▸ Exercise instructions: Give back every entry exactly; drop the pictures.

+ + + + + + +

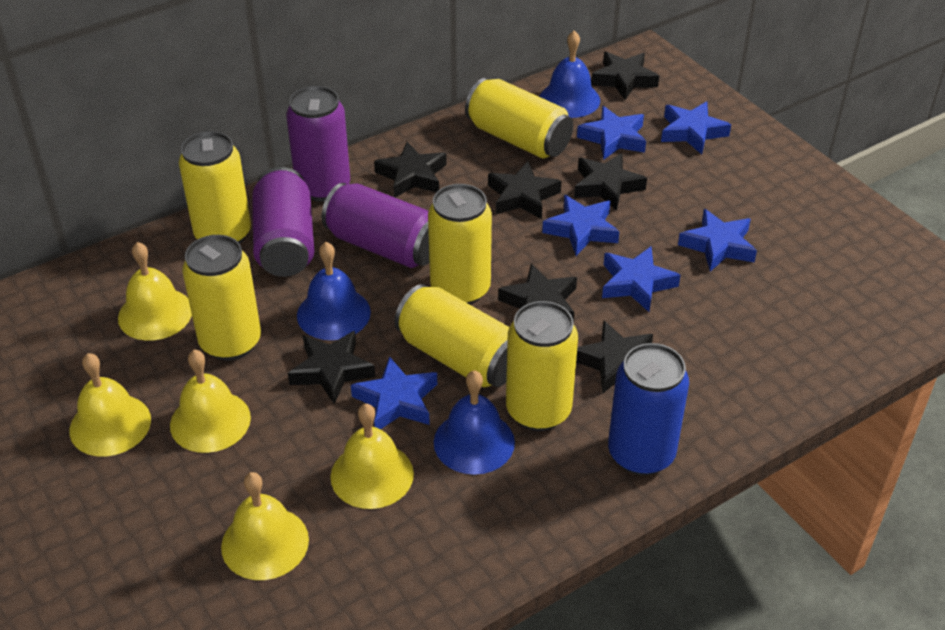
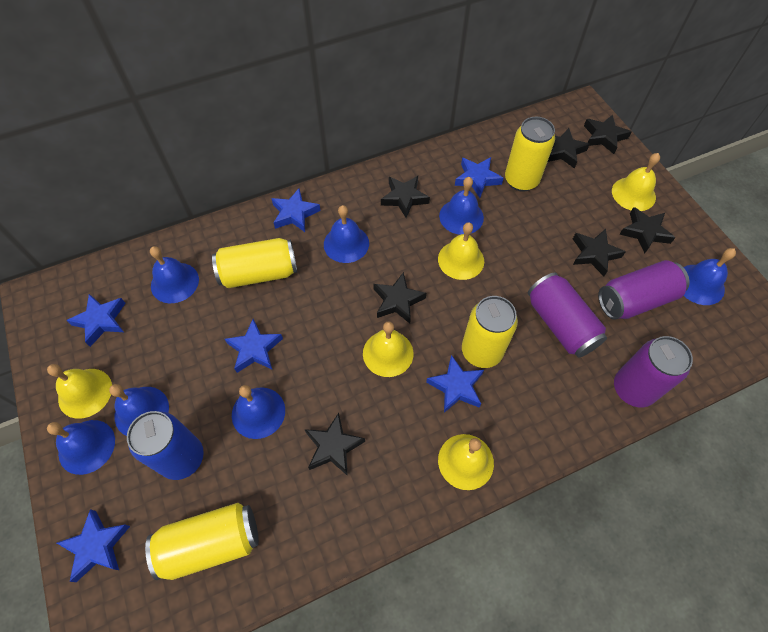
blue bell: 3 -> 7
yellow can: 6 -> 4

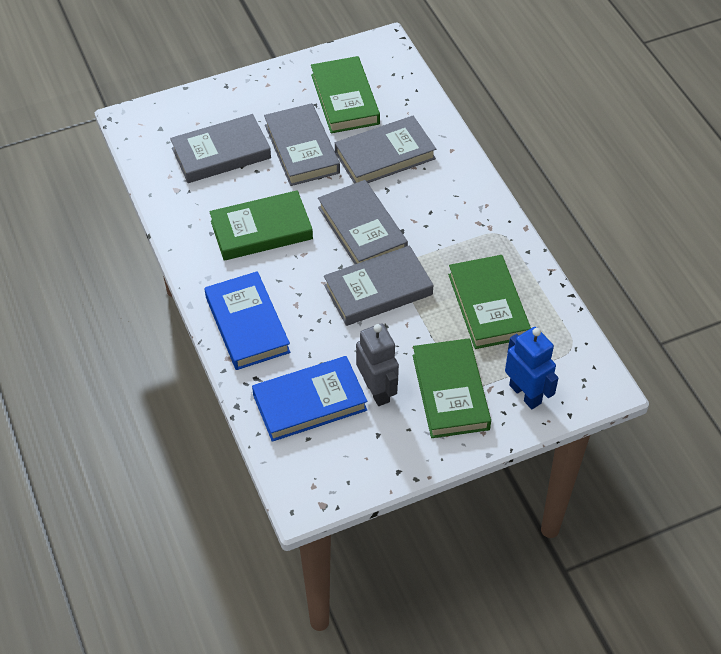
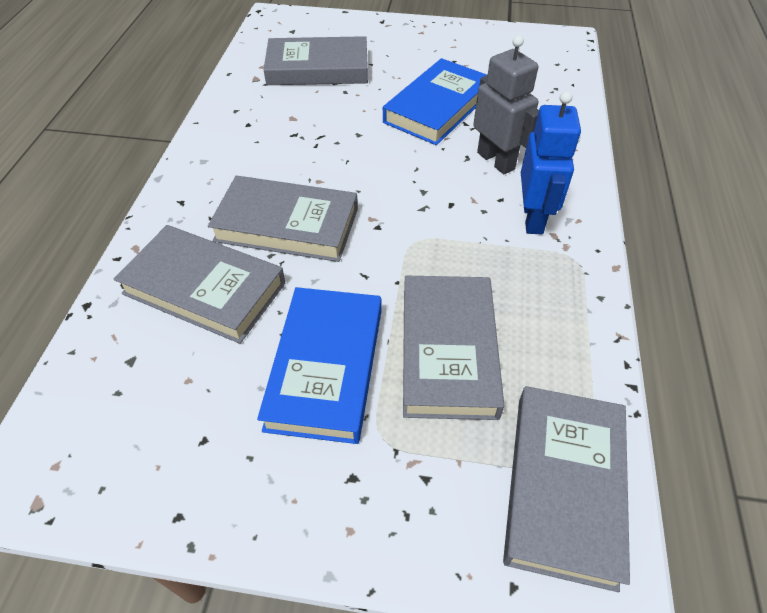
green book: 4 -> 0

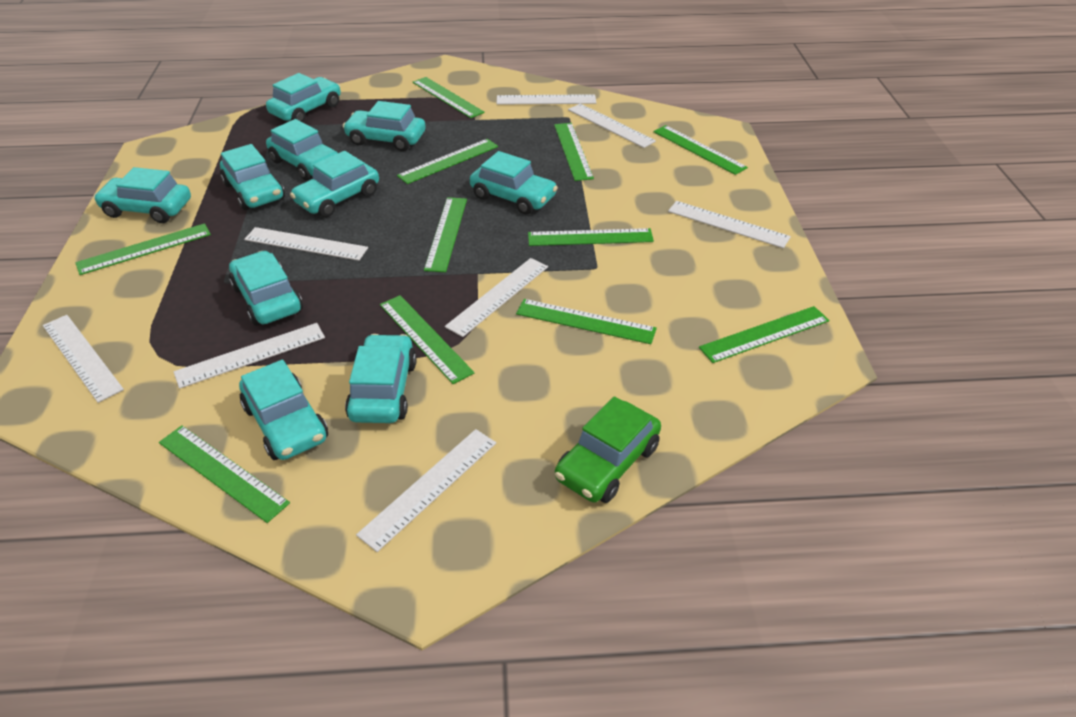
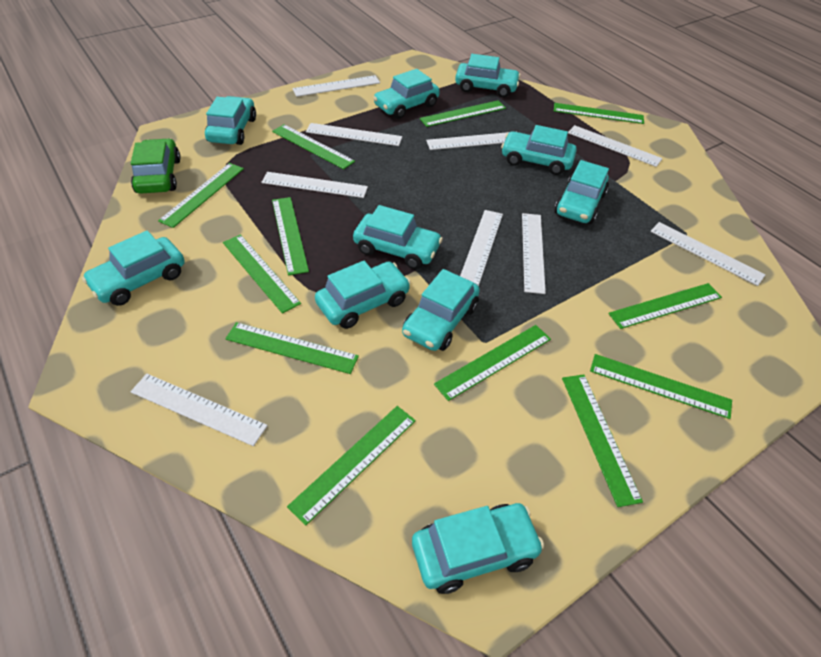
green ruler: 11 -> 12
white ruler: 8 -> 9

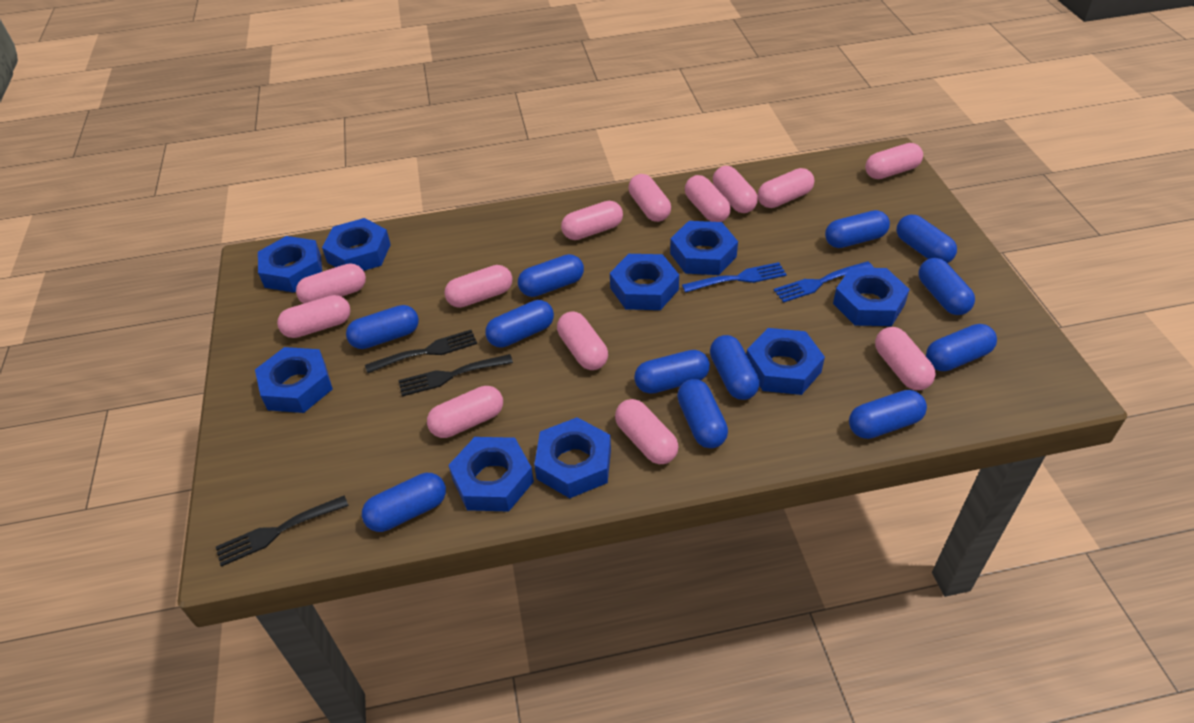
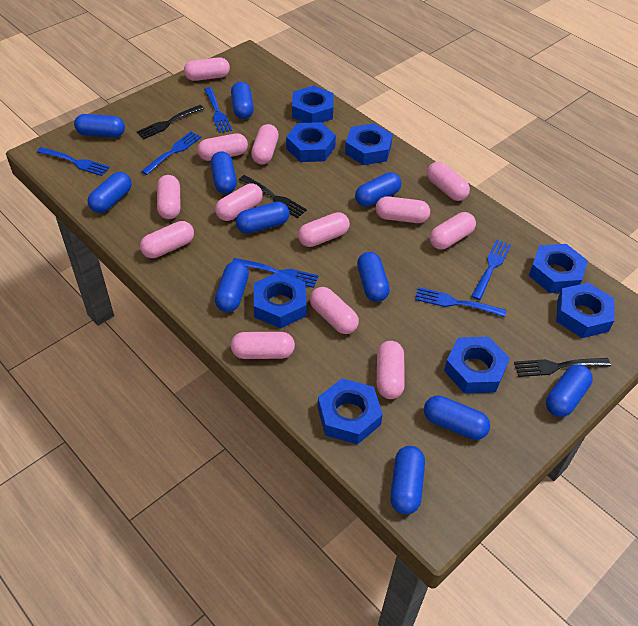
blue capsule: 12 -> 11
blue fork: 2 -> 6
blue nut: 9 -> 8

+ + + + + + +

▸ Solution for this problem:
blue bell: 3 -> 7
yellow can: 6 -> 4

green book: 4 -> 0

green ruler: 11 -> 12
white ruler: 8 -> 9

blue capsule: 12 -> 11
blue fork: 2 -> 6
blue nut: 9 -> 8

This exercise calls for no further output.